[Revision tracking records]
□ □ □ □ □

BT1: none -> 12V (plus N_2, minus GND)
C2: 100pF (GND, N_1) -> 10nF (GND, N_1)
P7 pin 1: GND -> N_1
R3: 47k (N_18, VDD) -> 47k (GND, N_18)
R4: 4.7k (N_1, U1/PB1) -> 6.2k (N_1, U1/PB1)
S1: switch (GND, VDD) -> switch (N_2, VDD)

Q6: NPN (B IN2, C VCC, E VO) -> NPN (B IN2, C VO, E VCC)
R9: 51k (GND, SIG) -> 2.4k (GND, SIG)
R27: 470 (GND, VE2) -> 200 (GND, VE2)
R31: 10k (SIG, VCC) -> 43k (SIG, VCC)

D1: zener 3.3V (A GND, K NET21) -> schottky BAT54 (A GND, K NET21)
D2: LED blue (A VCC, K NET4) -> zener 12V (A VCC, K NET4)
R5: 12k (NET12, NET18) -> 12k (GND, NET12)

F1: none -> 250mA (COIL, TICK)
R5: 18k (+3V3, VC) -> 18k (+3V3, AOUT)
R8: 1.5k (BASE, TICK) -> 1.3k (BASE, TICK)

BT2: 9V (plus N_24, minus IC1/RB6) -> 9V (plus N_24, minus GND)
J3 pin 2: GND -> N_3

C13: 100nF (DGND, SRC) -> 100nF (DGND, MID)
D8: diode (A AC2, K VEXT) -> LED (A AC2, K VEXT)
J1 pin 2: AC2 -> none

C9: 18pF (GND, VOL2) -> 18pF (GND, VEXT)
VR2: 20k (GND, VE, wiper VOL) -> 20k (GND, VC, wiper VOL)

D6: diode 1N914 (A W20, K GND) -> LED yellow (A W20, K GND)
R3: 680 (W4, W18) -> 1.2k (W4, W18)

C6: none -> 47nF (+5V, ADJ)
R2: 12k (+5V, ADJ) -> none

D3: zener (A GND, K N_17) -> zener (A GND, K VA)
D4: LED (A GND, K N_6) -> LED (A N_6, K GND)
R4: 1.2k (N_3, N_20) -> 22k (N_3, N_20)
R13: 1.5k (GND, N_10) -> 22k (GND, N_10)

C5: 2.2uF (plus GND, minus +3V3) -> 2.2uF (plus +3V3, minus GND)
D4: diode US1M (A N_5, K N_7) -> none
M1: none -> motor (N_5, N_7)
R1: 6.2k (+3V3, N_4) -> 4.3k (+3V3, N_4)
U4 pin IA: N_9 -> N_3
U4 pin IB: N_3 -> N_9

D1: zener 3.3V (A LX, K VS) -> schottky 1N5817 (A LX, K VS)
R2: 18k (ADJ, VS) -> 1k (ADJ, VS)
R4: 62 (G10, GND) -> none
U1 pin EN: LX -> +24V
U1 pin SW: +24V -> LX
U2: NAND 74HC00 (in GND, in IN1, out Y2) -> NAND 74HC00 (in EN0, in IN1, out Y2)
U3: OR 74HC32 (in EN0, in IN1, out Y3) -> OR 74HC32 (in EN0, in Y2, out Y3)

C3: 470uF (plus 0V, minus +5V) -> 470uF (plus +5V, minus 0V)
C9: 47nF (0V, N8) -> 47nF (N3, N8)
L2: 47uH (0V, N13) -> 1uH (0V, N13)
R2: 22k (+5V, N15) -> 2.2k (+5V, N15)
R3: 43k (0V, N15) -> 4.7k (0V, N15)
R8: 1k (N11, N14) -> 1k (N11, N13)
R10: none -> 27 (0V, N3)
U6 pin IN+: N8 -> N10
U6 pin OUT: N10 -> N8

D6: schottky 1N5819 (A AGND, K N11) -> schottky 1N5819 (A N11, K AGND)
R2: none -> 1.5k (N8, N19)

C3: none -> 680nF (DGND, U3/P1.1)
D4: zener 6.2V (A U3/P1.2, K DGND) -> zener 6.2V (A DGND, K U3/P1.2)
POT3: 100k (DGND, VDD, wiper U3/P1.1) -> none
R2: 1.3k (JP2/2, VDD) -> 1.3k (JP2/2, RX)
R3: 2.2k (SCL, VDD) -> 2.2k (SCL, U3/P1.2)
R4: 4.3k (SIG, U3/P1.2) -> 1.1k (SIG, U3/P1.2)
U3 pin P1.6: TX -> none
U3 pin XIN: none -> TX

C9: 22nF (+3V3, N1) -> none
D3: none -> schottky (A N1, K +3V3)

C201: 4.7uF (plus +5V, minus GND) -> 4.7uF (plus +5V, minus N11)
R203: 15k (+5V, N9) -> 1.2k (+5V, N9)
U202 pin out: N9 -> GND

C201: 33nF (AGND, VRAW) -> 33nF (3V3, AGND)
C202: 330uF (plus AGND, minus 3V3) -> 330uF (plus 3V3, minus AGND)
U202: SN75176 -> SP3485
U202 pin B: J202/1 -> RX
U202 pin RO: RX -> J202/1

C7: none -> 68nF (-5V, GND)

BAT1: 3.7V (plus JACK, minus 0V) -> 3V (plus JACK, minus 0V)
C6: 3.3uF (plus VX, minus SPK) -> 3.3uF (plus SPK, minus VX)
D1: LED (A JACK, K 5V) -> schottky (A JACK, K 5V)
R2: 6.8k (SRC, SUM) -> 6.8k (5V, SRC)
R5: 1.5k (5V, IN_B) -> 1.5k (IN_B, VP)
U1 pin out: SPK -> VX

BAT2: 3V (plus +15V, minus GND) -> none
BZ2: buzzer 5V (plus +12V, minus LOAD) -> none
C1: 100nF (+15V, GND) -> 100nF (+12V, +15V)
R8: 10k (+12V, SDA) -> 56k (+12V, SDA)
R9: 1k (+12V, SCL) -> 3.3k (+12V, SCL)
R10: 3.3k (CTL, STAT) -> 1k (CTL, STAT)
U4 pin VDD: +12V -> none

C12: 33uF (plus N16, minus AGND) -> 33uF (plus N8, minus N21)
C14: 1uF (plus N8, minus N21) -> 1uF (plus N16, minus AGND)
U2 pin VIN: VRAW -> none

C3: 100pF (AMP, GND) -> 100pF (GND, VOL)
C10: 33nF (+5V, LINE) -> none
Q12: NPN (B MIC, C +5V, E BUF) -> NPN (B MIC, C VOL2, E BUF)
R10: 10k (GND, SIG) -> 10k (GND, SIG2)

□ □ □ □ □

> _ABOUT THIS EXERCISE_
What lines in the entries above include the string "wiper"? Return each one.

> _SOLUTION_
VR2: 20k (GND, VE, wiper VOL) -> 20k (GND, VC, wiper VOL)
POT3: 100k (DGND, VDD, wiper U3/P1.1) -> none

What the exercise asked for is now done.